*Task description:* Repeat the listing exactly. The images do not belong in the copy.

*Extracted information:*
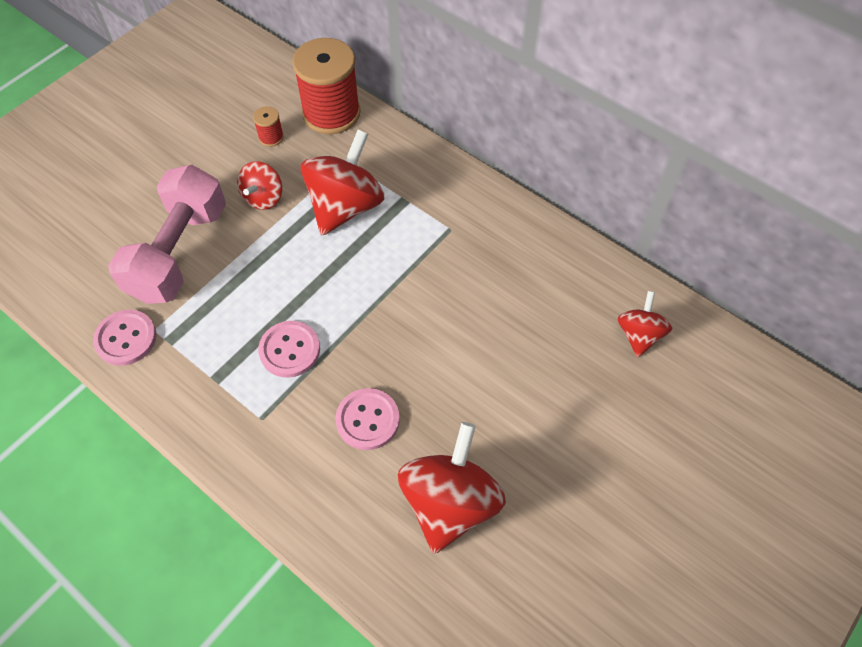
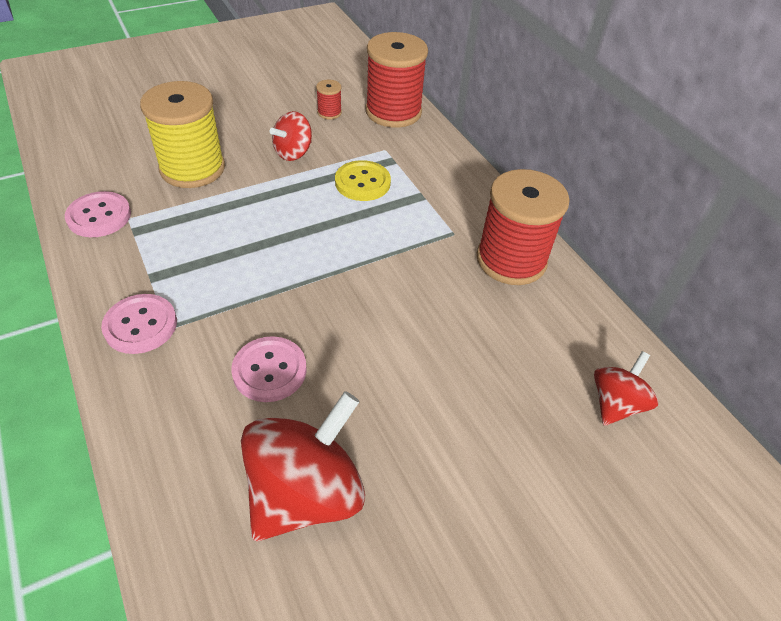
camera: 20 degrees right, 10 degrees down
pink dumbbell [108,165,226,304] -> yellow spool [140,81,225,188]
pink button [258,321,320,378] -> pink button moved to [101,294,177,354]
red spinning top [301,130,384,235] -> yellow button [335,160,391,201]
none -> red spool [477,169,570,285]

*Your solution:*
camera: 20 degrees right, 10 degrees down
pink dumbbell [108,165,226,304] -> yellow spool [140,81,225,188]
pink button [258,321,320,378] -> pink button moved to [101,294,177,354]
red spinning top [301,130,384,235] -> yellow button [335,160,391,201]
none -> red spool [477,169,570,285]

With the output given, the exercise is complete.